- Problem to solve: Word for word, copy out every line of the records, omitting each picture.
[Opening Supplied records section]
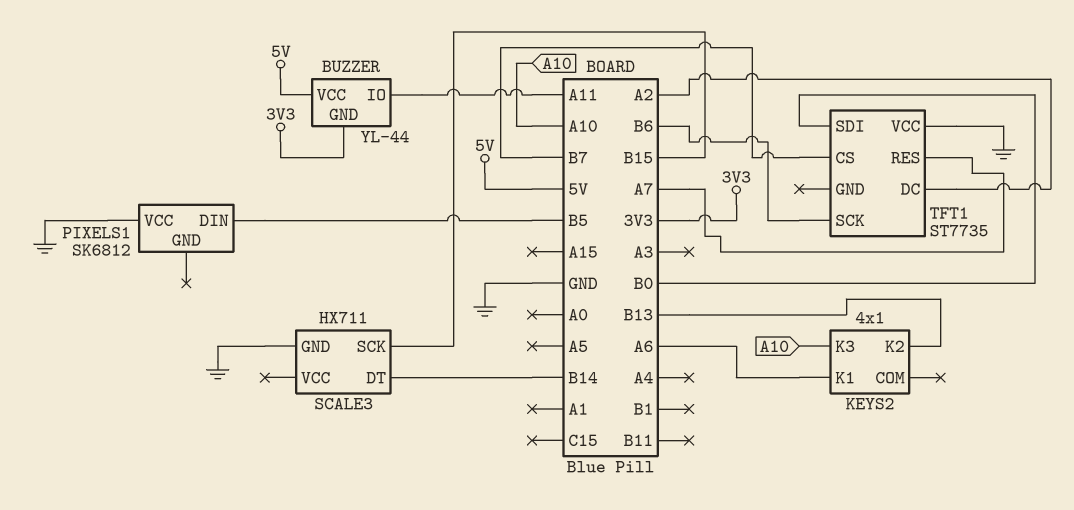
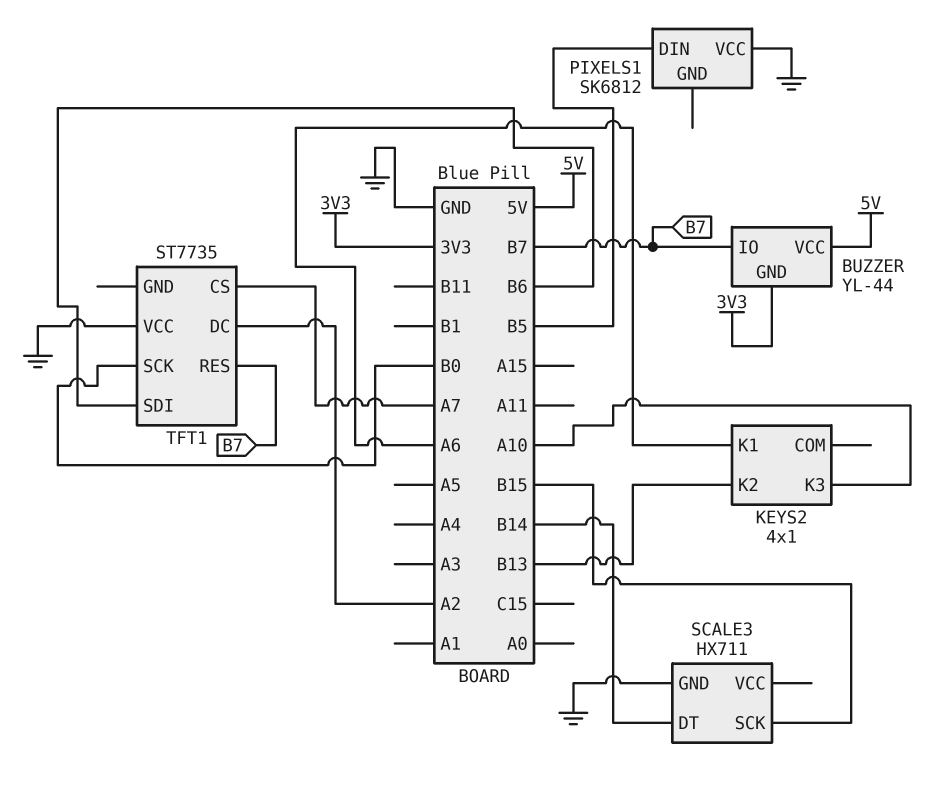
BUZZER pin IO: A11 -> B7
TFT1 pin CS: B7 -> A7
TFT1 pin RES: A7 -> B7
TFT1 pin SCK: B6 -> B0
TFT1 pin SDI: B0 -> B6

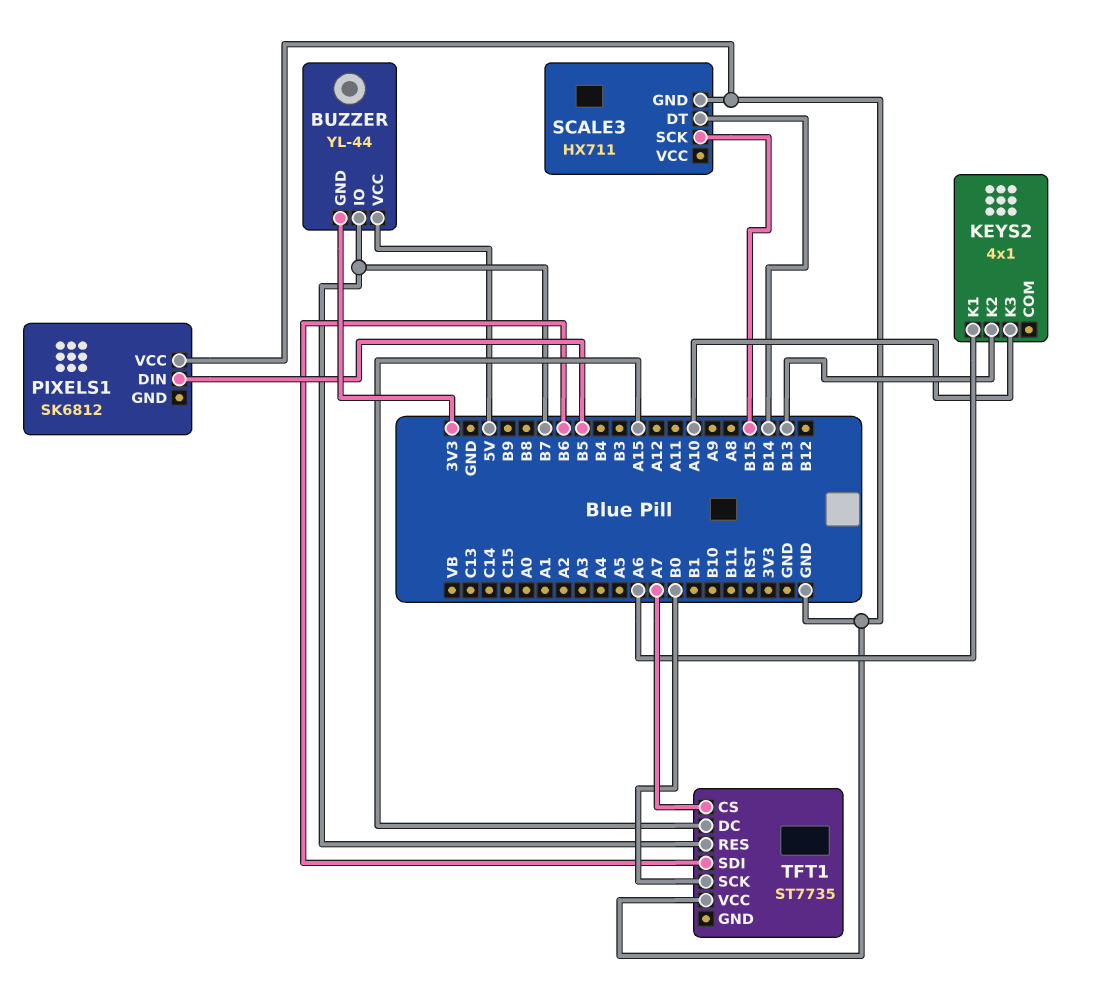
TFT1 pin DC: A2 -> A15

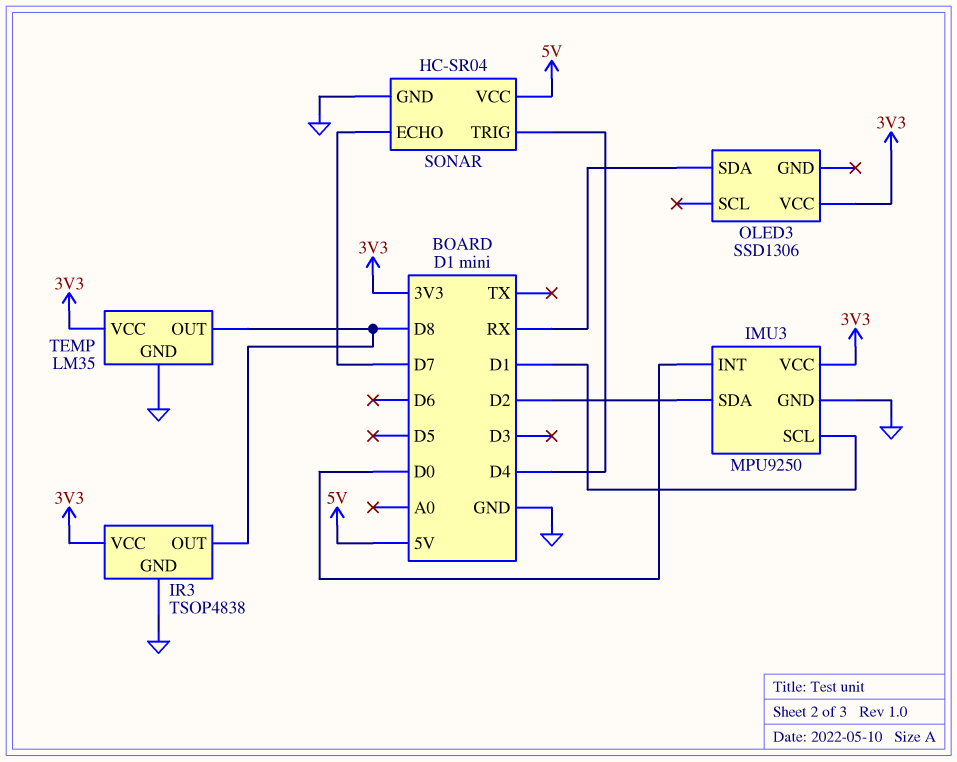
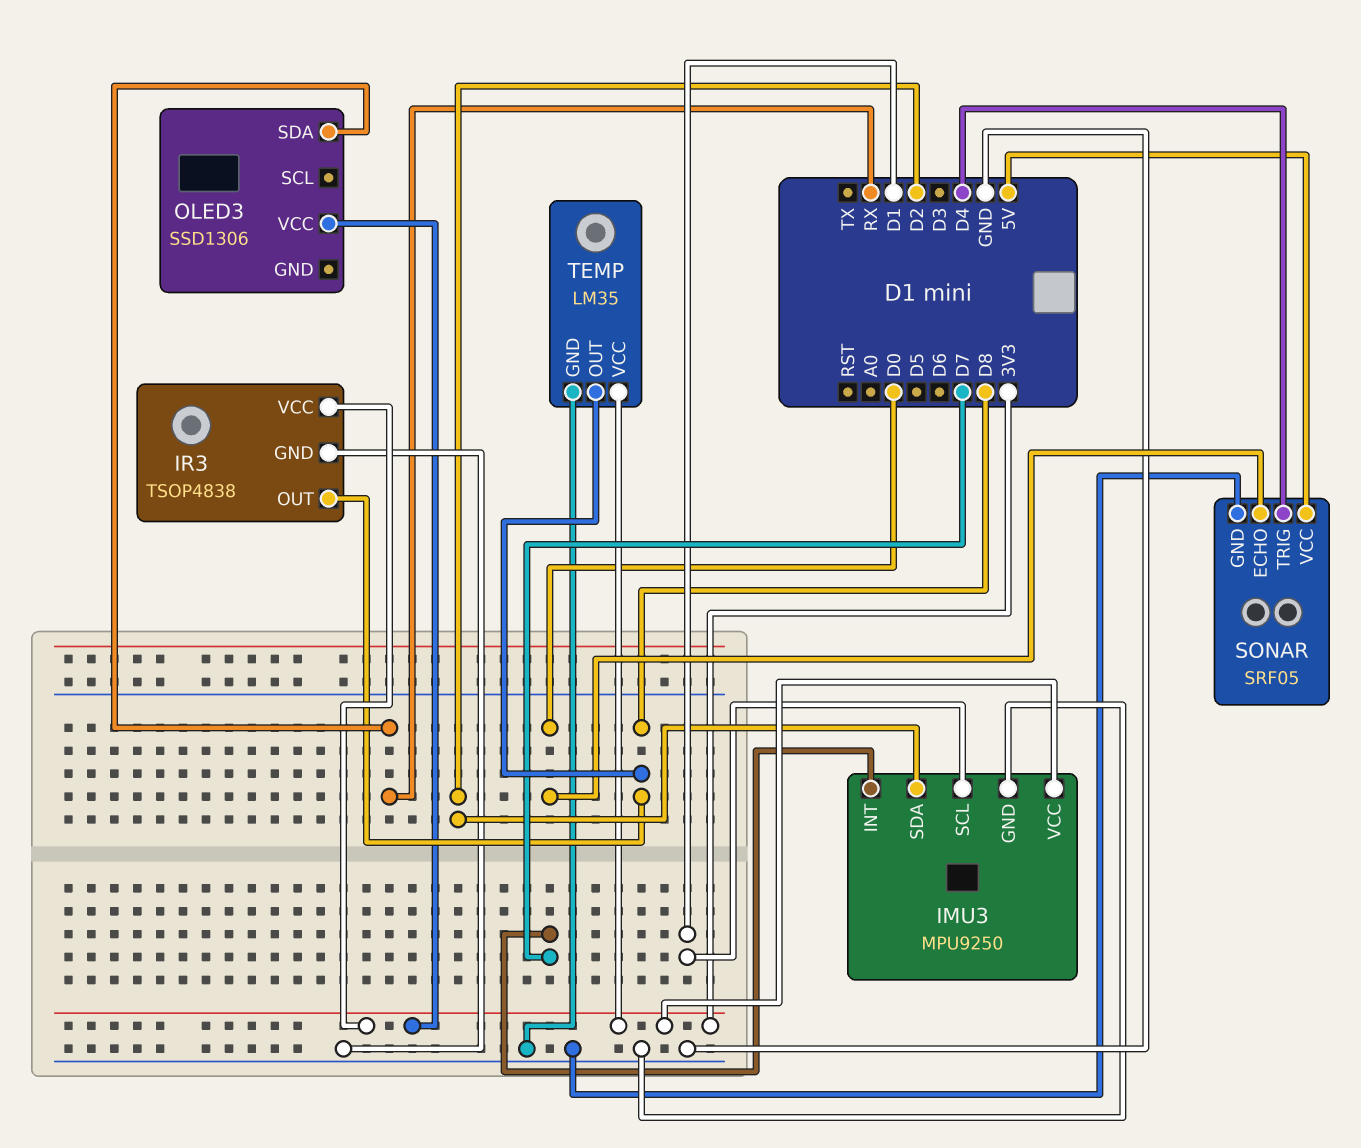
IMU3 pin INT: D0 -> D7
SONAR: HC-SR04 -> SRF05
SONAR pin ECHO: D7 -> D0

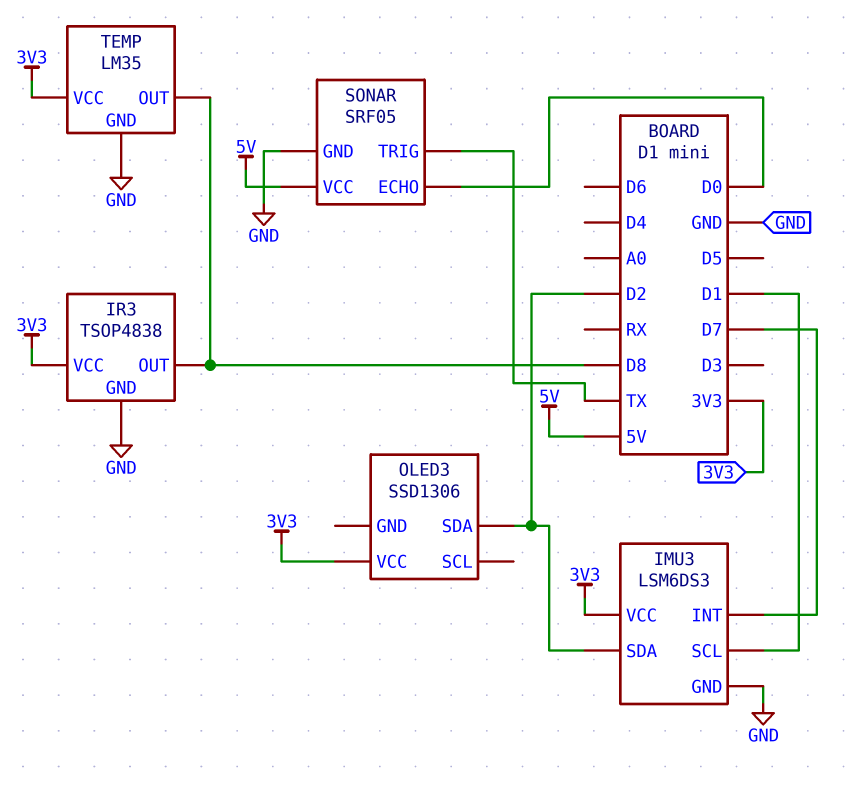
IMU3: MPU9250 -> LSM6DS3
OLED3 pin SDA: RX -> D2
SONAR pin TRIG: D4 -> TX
[Closing Supplied records section]
- Reply:
BUZZER pin IO: A11 -> B7
TFT1 pin CS: B7 -> A7
TFT1 pin RES: A7 -> B7
TFT1 pin SCK: B6 -> B0
TFT1 pin SDI: B0 -> B6

TFT1 pin DC: A2 -> A15

IMU3 pin INT: D0 -> D7
SONAR: HC-SR04 -> SRF05
SONAR pin ECHO: D7 -> D0

IMU3: MPU9250 -> LSM6DS3
OLED3 pin SDA: RX -> D2
SONAR pin TRIG: D4 -> TX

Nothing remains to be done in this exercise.